(Provided material begins)

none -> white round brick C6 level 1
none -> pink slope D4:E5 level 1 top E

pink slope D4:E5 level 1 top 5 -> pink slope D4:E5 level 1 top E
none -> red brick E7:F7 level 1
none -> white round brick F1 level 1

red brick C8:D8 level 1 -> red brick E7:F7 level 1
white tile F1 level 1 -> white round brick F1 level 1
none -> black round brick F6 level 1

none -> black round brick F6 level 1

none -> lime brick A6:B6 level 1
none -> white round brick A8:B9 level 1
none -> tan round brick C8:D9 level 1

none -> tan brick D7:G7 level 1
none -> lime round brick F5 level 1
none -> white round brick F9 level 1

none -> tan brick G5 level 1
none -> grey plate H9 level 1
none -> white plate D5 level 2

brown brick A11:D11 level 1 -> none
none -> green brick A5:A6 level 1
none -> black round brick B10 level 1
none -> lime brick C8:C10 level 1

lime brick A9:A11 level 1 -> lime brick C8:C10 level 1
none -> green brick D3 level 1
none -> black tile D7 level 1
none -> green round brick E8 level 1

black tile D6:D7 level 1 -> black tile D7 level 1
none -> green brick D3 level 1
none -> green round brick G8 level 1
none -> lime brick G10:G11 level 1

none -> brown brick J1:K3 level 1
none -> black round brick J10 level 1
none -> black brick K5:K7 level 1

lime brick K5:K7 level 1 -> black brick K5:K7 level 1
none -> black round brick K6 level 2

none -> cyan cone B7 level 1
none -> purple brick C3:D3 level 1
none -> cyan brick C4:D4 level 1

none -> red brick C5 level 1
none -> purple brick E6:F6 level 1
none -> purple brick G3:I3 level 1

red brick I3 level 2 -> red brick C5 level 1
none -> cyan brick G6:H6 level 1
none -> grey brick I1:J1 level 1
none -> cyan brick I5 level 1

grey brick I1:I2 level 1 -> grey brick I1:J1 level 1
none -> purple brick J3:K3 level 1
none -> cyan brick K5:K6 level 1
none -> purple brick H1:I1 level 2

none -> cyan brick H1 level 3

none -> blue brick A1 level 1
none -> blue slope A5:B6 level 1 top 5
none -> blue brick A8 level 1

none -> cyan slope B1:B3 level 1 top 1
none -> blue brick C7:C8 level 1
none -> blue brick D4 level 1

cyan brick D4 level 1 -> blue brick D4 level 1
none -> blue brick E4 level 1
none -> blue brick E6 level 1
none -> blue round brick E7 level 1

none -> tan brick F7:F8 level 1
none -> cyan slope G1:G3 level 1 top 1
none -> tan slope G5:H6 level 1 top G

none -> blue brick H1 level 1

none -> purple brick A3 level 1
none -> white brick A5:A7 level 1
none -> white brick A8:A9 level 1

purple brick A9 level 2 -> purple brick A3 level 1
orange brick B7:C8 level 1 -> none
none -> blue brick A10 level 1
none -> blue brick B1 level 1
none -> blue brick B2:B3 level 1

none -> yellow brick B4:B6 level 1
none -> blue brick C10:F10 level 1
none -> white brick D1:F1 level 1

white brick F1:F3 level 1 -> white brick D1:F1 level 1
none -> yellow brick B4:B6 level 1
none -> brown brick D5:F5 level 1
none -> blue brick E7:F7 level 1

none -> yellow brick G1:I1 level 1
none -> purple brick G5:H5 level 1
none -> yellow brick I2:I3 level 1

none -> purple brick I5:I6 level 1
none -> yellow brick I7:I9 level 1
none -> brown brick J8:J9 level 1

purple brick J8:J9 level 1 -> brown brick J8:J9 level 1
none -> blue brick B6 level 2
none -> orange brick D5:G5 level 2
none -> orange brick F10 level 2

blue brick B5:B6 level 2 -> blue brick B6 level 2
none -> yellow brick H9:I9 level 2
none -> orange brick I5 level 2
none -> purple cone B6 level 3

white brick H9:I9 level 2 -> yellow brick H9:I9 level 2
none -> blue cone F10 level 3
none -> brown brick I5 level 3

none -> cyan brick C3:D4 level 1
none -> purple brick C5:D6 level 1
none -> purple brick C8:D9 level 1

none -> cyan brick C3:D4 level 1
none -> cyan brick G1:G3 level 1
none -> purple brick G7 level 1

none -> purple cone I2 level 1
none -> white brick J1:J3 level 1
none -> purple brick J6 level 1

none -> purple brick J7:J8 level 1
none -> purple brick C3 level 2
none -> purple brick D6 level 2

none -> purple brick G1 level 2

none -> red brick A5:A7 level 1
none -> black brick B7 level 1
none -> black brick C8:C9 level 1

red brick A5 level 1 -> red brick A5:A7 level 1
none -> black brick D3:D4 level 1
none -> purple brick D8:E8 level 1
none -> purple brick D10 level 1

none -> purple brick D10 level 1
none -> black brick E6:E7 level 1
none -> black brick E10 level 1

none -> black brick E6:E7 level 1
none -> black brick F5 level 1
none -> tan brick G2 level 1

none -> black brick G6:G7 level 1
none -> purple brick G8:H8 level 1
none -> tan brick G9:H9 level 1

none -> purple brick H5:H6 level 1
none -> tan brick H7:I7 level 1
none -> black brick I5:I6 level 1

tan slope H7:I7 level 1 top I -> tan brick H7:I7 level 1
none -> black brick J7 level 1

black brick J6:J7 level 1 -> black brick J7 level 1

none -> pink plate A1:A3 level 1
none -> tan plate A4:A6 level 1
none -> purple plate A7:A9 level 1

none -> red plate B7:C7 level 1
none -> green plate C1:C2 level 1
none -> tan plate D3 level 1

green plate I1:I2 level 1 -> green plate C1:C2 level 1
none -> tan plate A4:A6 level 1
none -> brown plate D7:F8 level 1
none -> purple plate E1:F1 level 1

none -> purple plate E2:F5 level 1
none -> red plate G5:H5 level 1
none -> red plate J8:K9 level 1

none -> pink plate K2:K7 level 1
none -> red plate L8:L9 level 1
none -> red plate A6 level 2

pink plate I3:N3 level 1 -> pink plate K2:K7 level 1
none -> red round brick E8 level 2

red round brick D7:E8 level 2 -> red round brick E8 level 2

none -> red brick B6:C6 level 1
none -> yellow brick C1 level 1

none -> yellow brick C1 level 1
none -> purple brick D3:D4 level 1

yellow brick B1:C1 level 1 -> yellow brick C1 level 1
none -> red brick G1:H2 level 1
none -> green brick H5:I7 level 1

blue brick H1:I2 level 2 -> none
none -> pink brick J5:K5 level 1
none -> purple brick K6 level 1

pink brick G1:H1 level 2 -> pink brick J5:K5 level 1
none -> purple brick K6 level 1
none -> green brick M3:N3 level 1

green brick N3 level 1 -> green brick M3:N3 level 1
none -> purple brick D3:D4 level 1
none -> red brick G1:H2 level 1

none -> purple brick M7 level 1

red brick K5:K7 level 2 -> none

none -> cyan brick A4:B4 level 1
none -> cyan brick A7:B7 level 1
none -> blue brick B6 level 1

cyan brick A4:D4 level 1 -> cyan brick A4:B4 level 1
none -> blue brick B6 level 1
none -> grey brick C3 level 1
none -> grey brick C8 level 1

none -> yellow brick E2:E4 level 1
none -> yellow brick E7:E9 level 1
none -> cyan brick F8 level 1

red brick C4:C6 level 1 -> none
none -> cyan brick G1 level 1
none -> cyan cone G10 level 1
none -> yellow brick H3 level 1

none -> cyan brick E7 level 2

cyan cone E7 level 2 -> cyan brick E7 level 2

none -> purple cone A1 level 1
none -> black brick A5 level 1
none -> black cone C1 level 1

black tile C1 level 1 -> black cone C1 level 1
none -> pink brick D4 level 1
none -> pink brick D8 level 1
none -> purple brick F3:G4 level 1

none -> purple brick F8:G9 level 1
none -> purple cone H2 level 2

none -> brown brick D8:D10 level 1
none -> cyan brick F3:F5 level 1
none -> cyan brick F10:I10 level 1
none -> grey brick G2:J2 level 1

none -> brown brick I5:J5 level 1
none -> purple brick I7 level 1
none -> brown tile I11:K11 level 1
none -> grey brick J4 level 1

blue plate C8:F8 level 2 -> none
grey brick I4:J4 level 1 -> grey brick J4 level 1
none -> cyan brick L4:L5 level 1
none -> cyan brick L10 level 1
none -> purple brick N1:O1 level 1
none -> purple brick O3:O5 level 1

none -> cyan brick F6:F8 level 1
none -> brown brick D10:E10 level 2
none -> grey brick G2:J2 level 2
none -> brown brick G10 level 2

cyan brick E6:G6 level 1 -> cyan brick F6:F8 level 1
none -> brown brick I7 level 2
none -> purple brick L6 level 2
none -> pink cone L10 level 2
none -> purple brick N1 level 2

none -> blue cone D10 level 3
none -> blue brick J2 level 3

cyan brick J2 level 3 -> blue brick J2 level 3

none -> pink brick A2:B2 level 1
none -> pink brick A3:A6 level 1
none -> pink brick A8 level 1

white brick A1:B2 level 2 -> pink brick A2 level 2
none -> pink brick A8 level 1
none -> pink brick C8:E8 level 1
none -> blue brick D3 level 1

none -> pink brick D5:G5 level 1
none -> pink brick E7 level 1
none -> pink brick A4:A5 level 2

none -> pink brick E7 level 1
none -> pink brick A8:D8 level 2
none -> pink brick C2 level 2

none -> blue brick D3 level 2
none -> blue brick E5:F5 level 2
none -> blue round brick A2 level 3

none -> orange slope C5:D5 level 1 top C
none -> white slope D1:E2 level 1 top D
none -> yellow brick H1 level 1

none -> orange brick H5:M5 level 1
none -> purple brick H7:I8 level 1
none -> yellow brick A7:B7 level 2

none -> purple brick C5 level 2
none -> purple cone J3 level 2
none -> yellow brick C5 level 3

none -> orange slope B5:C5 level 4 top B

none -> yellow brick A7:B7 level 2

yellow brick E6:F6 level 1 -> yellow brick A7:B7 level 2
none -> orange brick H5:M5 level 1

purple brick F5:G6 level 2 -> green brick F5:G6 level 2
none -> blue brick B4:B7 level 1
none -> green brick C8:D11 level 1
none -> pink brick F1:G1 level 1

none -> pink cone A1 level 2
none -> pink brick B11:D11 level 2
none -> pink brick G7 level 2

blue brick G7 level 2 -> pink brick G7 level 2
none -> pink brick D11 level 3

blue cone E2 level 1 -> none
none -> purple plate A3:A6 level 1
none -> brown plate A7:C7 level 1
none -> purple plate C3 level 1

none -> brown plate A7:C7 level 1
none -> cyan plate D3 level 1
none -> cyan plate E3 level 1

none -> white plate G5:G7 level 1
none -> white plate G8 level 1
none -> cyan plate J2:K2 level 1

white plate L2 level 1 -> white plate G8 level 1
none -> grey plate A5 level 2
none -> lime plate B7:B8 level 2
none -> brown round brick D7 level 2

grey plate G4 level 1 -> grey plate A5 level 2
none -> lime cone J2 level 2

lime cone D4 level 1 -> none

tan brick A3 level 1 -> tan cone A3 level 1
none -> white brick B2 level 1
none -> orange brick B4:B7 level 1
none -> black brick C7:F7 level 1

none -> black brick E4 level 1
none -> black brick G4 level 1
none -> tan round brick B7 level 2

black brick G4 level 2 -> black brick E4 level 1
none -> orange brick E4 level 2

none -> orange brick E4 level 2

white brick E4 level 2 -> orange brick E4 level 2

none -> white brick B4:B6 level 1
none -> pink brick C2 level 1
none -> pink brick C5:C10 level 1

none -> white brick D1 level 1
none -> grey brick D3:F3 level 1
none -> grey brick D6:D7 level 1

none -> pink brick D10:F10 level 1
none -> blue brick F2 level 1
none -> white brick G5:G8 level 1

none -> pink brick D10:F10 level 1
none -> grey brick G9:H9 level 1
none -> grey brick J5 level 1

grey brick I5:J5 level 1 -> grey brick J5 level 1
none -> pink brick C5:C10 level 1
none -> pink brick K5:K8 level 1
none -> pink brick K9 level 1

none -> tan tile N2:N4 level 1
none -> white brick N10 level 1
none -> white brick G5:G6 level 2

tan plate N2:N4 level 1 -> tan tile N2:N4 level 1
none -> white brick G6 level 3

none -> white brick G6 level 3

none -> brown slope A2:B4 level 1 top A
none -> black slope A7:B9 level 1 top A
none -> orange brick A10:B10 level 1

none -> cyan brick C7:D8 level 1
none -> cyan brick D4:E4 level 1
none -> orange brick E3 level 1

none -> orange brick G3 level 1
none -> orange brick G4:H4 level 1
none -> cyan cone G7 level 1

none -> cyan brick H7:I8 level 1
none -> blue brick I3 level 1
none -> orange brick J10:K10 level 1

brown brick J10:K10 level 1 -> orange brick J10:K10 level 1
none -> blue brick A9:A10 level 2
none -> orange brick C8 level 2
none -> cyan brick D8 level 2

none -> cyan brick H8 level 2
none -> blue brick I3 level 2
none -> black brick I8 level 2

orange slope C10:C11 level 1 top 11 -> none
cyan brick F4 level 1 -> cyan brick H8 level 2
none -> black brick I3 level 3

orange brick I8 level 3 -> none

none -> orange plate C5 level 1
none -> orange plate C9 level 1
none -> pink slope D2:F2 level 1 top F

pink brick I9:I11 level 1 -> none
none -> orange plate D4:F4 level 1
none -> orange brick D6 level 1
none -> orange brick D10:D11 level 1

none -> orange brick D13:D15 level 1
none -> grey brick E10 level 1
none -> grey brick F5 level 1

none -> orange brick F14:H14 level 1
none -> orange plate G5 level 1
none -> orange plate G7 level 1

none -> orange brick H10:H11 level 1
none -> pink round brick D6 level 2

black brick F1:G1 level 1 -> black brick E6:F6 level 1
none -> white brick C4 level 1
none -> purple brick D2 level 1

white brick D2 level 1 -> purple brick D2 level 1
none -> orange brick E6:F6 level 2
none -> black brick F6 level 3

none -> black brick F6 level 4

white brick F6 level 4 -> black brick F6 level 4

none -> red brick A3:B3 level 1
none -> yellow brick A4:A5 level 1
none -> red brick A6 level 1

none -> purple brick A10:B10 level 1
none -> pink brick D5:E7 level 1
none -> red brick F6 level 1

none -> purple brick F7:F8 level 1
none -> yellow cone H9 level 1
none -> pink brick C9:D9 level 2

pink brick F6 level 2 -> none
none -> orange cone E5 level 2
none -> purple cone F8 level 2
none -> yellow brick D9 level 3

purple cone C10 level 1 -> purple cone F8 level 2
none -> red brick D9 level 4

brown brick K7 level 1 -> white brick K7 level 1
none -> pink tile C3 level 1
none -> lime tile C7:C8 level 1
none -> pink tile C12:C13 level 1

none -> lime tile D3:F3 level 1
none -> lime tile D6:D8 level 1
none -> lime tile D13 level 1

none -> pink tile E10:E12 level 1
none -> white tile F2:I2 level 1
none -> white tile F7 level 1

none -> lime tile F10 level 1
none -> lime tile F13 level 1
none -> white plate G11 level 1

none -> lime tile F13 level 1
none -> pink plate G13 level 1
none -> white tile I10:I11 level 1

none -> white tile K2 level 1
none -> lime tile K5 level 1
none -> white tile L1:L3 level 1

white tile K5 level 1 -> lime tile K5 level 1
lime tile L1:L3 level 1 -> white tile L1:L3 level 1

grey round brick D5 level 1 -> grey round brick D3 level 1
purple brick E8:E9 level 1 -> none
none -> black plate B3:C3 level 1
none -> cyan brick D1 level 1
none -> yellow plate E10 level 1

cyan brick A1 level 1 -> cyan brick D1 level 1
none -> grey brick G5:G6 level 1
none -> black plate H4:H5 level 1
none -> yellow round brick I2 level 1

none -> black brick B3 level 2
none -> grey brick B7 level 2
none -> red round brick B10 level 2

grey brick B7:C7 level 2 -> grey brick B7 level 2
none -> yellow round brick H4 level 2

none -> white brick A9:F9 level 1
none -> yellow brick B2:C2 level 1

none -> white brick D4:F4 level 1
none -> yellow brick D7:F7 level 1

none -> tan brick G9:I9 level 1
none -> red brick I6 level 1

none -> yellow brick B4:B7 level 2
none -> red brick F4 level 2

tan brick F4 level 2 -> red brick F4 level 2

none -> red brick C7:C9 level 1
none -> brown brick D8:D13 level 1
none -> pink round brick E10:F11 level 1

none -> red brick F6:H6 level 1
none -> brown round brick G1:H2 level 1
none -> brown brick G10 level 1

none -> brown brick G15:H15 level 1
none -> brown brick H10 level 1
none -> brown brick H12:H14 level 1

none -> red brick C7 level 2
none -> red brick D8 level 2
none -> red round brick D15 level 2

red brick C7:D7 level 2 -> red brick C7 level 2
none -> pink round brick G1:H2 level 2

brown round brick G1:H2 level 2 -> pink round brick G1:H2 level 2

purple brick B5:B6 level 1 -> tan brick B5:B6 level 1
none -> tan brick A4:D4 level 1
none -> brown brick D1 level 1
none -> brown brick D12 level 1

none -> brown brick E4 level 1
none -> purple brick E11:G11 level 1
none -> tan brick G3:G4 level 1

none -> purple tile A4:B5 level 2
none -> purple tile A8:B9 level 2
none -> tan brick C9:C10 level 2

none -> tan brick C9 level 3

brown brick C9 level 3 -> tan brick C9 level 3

(Provided material ends)

> [Your instructions]:
Which lines above run from the one containing "none -> pink plate K2:K7 level 1" down to the one containing "none -> red brick B6:C6 level 1"? Repeat exactly those, both ends included, and nothing else.

> [Finished task]:
none -> pink plate K2:K7 level 1
none -> red plate L8:L9 level 1
none -> red plate A6 level 2

pink plate I3:N3 level 1 -> pink plate K2:K7 level 1
none -> red round brick E8 level 2

red round brick D7:E8 level 2 -> red round brick E8 level 2

none -> red brick B6:C6 level 1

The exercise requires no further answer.